## Exercise aim
From the top of the records below down to the line containing "tan 1x4 brick [478,289,680,379] -> none", reproduce every line exactly.

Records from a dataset

________________

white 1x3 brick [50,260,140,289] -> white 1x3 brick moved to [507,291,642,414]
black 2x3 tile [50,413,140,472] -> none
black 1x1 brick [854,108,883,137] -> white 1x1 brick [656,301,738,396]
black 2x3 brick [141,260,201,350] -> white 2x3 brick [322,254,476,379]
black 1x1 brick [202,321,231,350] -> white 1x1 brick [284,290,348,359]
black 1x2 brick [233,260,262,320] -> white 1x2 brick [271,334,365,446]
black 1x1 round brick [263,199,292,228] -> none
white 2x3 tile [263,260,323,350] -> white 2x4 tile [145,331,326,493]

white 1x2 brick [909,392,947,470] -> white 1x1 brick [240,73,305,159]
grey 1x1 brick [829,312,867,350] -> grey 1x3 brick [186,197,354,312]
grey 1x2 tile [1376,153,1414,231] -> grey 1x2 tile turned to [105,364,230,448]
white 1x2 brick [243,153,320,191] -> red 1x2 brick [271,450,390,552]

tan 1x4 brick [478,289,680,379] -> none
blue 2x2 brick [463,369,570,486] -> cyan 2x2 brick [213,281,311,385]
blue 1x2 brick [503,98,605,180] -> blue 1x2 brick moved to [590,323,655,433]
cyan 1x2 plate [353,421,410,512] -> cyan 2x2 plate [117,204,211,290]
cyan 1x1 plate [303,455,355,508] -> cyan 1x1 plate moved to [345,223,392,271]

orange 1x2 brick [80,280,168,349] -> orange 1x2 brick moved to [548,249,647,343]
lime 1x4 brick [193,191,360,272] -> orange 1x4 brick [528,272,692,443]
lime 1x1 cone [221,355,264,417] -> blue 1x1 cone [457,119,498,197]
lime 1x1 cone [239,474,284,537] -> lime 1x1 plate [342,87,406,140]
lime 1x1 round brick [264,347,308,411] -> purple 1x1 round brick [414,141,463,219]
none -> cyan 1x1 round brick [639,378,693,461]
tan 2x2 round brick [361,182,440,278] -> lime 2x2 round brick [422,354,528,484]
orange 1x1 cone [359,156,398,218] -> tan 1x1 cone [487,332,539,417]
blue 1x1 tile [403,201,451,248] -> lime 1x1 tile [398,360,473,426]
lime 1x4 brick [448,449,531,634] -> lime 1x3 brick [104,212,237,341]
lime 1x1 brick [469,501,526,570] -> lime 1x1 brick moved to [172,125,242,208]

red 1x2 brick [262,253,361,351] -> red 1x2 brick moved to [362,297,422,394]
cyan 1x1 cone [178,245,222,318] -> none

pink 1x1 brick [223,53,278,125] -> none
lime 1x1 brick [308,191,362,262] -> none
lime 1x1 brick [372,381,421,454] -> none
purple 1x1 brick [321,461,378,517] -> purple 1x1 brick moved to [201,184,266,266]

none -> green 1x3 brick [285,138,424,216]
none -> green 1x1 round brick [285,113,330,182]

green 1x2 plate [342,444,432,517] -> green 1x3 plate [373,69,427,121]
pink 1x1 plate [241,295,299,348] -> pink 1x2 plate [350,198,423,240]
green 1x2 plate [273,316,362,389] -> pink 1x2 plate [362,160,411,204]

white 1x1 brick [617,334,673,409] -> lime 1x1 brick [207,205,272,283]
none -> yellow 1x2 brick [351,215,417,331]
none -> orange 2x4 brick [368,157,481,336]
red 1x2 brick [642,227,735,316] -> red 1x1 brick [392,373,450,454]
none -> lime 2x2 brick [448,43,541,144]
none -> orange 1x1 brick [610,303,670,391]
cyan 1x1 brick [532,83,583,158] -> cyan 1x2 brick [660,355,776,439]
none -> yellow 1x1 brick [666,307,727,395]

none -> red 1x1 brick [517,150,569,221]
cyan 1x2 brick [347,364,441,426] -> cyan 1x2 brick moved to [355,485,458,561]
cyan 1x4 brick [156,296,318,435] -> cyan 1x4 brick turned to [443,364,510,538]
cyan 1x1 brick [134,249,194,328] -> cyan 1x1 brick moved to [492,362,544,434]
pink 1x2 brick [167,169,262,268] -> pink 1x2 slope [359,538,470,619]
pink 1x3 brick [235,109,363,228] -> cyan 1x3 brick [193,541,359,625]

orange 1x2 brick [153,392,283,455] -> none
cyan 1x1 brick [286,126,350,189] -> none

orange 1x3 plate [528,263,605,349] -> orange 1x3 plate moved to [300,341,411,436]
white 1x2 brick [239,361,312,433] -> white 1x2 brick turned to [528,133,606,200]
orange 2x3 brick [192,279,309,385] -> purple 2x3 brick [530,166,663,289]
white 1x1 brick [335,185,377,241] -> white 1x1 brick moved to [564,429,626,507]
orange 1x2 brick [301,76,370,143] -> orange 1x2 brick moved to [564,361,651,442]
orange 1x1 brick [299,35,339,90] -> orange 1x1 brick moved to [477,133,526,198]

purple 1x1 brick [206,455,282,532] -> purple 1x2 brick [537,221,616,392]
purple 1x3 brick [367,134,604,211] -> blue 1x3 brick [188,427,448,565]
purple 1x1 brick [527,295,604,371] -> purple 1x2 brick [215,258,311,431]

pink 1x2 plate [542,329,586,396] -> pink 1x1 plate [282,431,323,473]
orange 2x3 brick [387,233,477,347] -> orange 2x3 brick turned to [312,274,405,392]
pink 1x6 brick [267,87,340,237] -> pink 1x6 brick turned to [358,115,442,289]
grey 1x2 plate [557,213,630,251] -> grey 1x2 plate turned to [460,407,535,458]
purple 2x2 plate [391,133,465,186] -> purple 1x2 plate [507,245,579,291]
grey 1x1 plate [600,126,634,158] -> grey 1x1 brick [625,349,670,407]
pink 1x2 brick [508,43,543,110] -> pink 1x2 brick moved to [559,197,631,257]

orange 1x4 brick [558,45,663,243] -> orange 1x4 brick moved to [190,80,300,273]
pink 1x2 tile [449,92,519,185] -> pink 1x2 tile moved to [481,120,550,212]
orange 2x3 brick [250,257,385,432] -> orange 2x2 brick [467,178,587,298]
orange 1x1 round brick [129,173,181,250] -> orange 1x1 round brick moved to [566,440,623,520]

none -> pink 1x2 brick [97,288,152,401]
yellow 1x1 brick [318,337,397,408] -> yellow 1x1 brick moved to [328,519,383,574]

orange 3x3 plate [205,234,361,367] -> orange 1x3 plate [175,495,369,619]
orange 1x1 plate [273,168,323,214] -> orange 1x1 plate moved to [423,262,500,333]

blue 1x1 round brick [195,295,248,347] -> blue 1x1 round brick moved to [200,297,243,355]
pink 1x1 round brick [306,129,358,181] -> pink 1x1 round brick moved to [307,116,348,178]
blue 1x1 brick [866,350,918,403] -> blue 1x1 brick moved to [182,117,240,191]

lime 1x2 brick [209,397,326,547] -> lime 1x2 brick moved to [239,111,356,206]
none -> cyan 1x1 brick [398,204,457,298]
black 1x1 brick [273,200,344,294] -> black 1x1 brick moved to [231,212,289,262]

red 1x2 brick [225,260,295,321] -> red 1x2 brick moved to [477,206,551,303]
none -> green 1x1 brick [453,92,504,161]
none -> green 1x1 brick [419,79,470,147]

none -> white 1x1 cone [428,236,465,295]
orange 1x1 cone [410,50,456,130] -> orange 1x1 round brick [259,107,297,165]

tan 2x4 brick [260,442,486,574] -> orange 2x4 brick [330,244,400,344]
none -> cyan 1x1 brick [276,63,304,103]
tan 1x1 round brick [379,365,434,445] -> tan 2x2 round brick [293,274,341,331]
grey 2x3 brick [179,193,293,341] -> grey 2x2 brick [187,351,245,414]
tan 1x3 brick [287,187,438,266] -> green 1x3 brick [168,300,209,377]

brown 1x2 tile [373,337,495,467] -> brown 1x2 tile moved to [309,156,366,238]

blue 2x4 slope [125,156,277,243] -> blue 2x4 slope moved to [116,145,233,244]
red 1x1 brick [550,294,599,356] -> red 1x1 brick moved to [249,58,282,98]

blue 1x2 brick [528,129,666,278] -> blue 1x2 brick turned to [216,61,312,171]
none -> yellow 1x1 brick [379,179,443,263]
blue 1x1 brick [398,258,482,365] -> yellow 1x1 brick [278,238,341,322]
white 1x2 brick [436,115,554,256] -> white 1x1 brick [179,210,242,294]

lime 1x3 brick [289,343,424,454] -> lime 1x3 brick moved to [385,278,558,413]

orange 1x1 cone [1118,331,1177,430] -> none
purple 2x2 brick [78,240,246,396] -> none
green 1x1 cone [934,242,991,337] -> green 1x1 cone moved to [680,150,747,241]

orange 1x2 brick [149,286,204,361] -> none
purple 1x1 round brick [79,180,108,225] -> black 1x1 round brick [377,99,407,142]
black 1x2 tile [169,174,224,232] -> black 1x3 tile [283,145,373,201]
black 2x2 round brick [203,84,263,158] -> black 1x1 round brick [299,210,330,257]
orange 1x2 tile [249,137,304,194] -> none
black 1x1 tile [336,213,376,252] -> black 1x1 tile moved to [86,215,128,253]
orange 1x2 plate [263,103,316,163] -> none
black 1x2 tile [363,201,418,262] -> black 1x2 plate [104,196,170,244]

________________

## Answer to the exercise
white 1x3 brick [50,260,140,289] -> white 1x3 brick moved to [507,291,642,414]
black 2x3 tile [50,413,140,472] -> none
black 1x1 brick [854,108,883,137] -> white 1x1 brick [656,301,738,396]
black 2x3 brick [141,260,201,350] -> white 2x3 brick [322,254,476,379]
black 1x1 brick [202,321,231,350] -> white 1x1 brick [284,290,348,359]
black 1x2 brick [233,260,262,320] -> white 1x2 brick [271,334,365,446]
black 1x1 round brick [263,199,292,228] -> none
white 2x3 tile [263,260,323,350] -> white 2x4 tile [145,331,326,493]

white 1x2 brick [909,392,947,470] -> white 1x1 brick [240,73,305,159]
grey 1x1 brick [829,312,867,350] -> grey 1x3 brick [186,197,354,312]
grey 1x2 tile [1376,153,1414,231] -> grey 1x2 tile turned to [105,364,230,448]
white 1x2 brick [243,153,320,191] -> red 1x2 brick [271,450,390,552]

tan 1x4 brick [478,289,680,379] -> none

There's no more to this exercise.